* _What you have to do_
In the entries below, how many lines hold the word "pair"? Answer with the number only.

* _Data in this exercise_
§
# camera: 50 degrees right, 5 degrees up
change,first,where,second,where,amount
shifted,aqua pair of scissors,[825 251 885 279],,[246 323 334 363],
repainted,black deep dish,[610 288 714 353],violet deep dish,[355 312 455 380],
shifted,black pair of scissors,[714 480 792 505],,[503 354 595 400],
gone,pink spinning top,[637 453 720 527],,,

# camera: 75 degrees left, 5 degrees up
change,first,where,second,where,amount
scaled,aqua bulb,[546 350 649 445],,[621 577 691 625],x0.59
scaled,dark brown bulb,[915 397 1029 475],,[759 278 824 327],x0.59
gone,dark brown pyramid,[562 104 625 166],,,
§
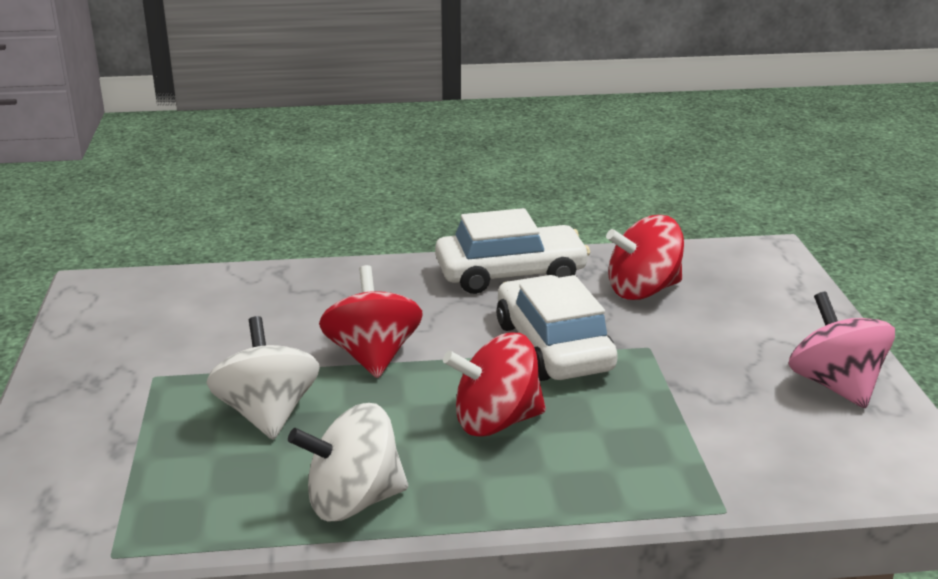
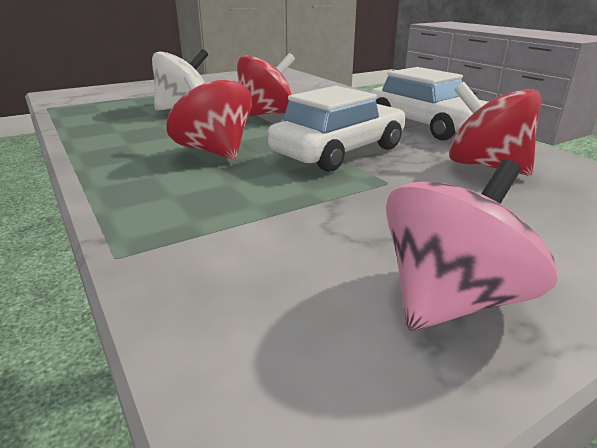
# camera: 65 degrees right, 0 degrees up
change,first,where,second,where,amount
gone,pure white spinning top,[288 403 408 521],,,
§
* _Response to the exercise_
2